ACTIVITY: From the listing below, output the lines between the one with "none -> black brick A1:B3 level 1" and the one with "black tile D4 level 2 -> none", including those two, and nothing else. Pictures are not copied.
════════
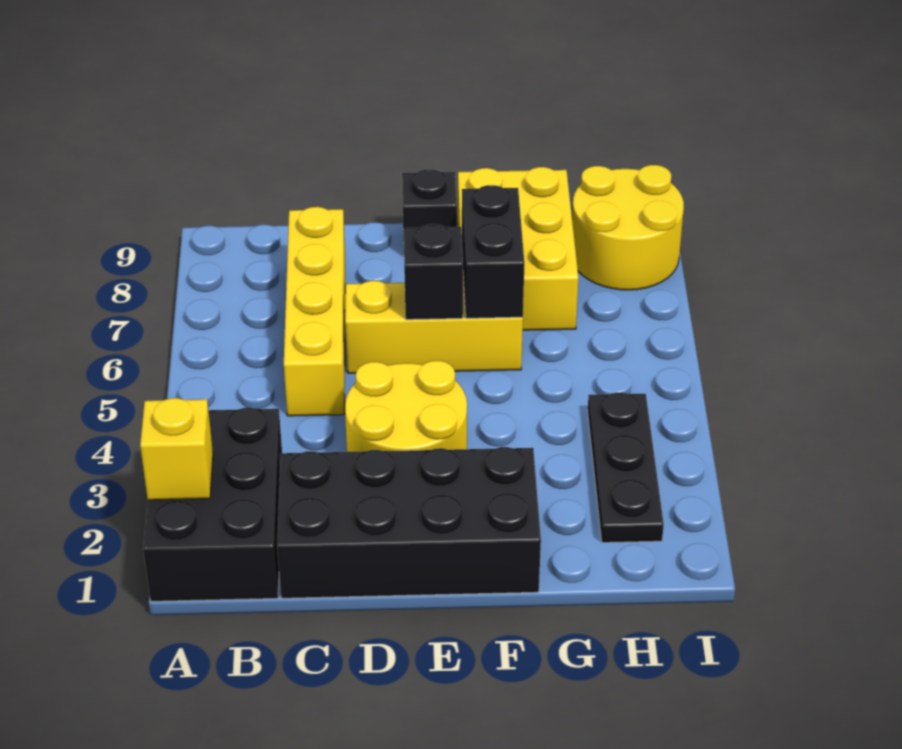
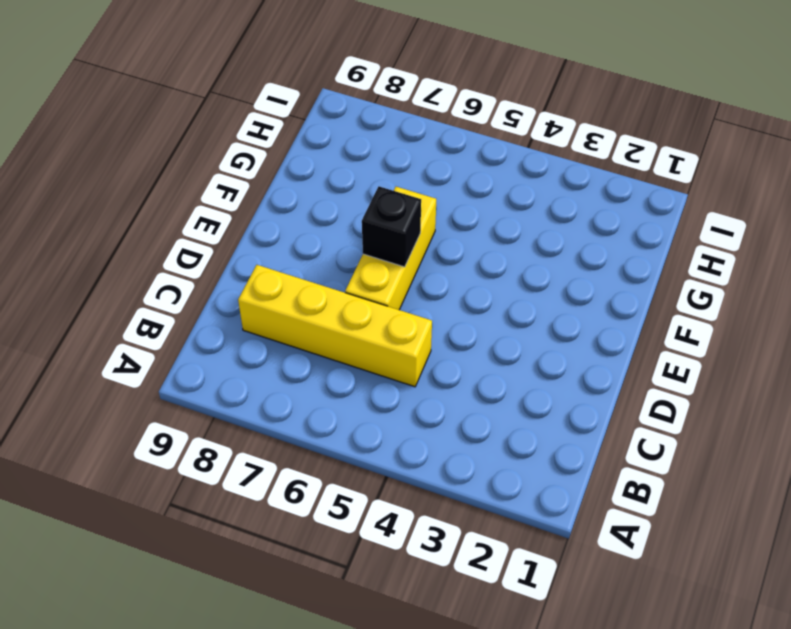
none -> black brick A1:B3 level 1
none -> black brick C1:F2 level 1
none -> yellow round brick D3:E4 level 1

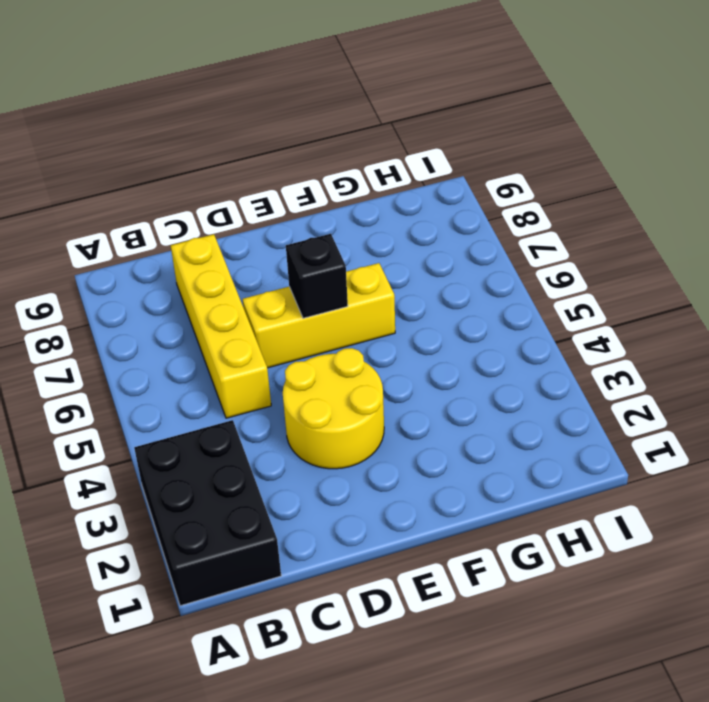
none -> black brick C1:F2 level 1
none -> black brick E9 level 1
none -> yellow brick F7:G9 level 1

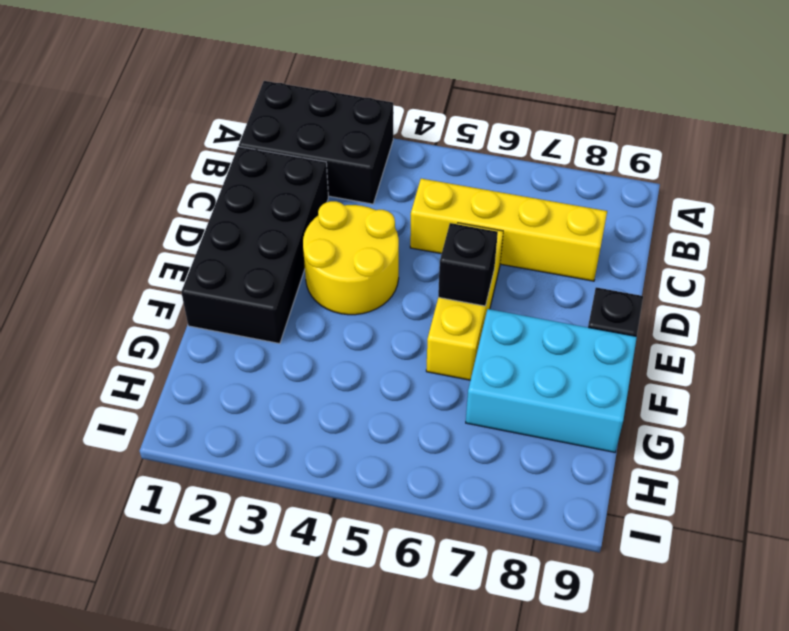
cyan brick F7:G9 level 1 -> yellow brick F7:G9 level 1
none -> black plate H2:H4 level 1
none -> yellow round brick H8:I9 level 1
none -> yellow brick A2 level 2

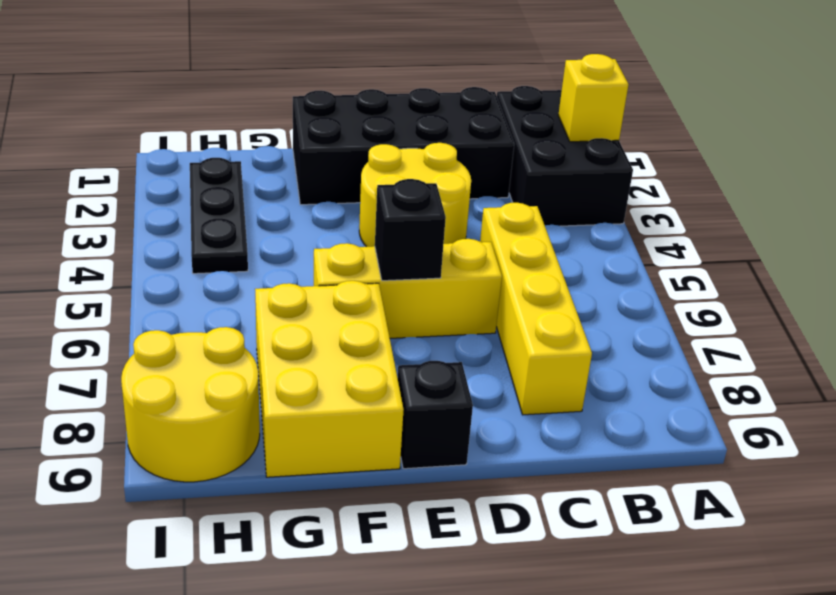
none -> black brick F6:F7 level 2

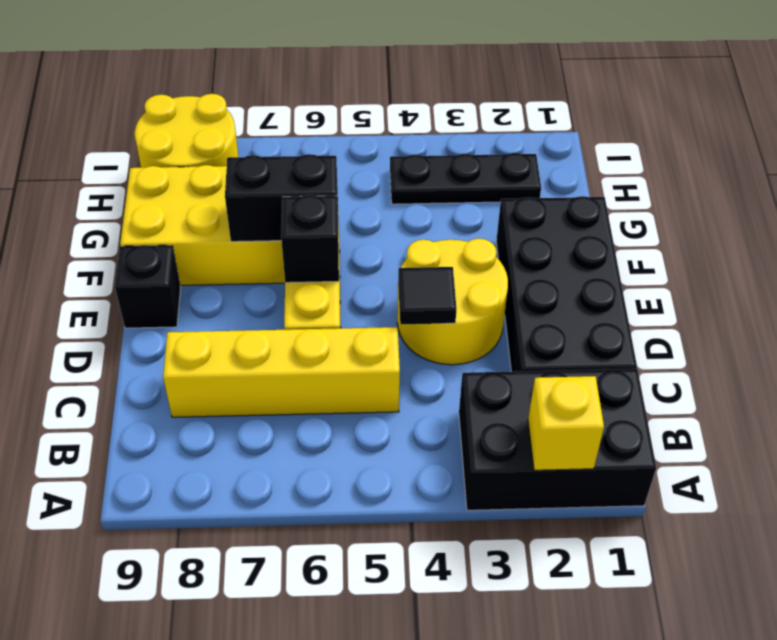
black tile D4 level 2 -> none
════════
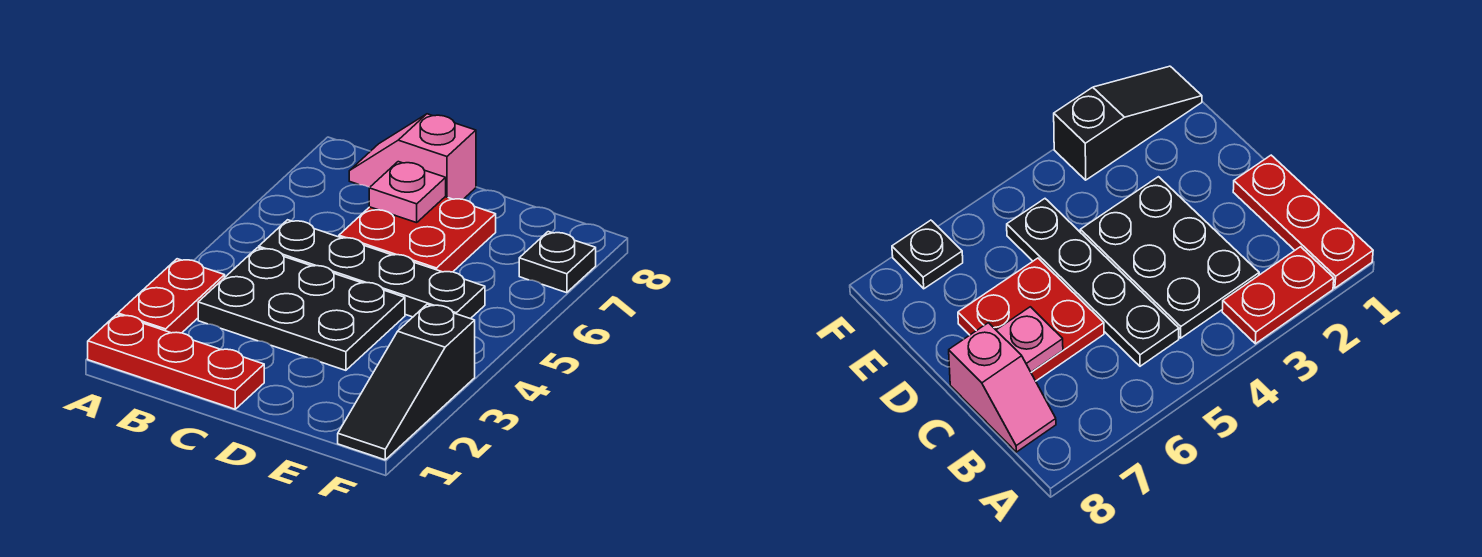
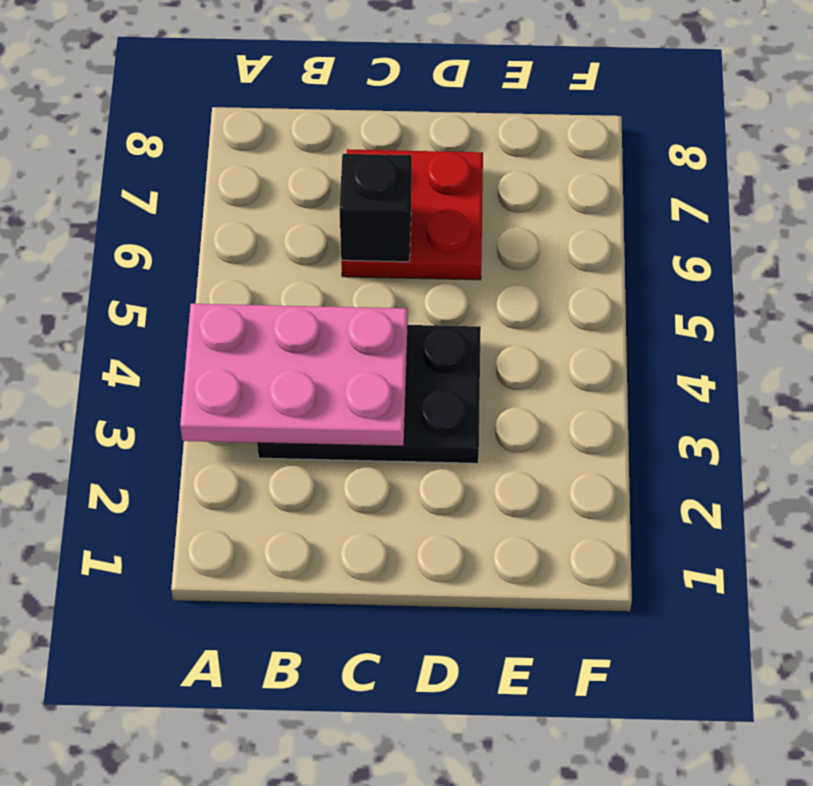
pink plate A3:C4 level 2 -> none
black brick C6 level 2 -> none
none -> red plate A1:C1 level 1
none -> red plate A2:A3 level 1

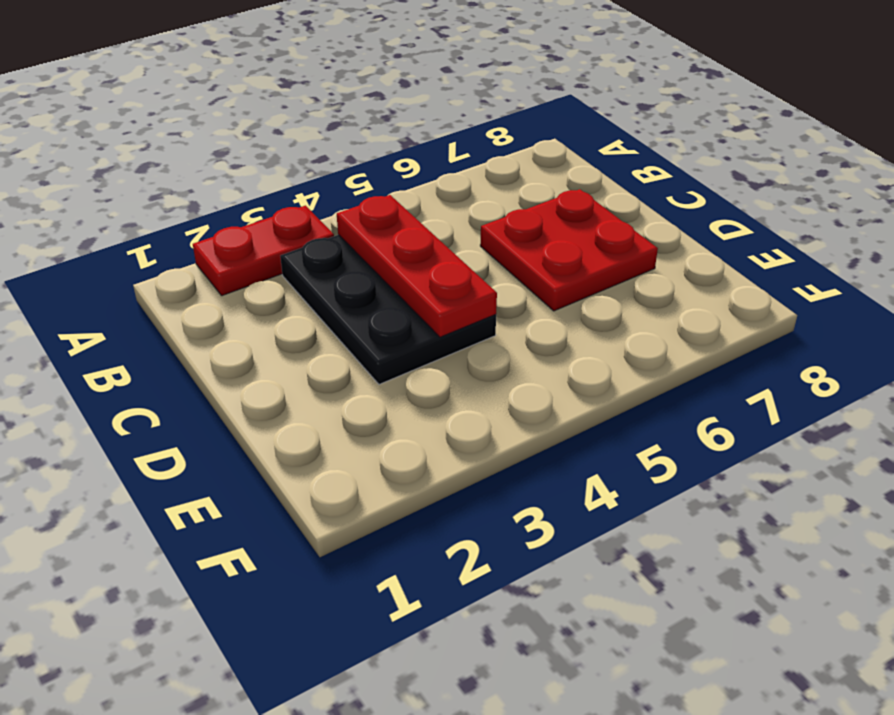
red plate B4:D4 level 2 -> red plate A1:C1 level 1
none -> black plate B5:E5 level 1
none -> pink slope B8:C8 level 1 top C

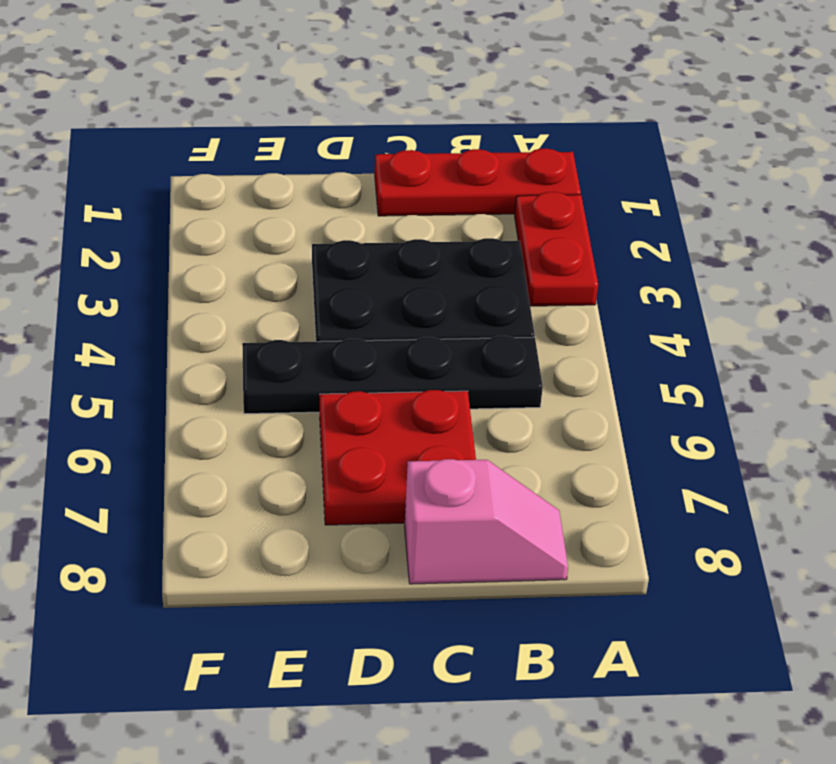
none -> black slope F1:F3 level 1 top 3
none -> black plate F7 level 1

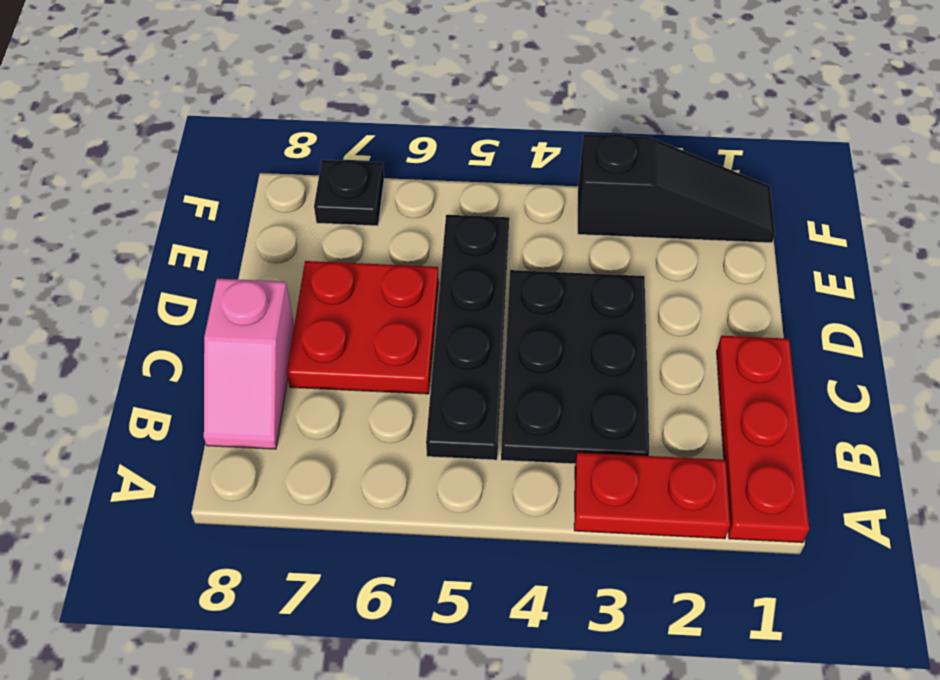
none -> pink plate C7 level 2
════════
RESULT:
none -> black brick A1:B3 level 1
none -> black brick C1:F2 level 1
none -> yellow round brick D3:E4 level 1

none -> black brick C1:F2 level 1
none -> black brick E9 level 1
none -> yellow brick F7:G9 level 1

cyan brick F7:G9 level 1 -> yellow brick F7:G9 level 1
none -> black plate H2:H4 level 1
none -> yellow round brick H8:I9 level 1
none -> yellow brick A2 level 2

none -> black brick F6:F7 level 2

black tile D4 level 2 -> none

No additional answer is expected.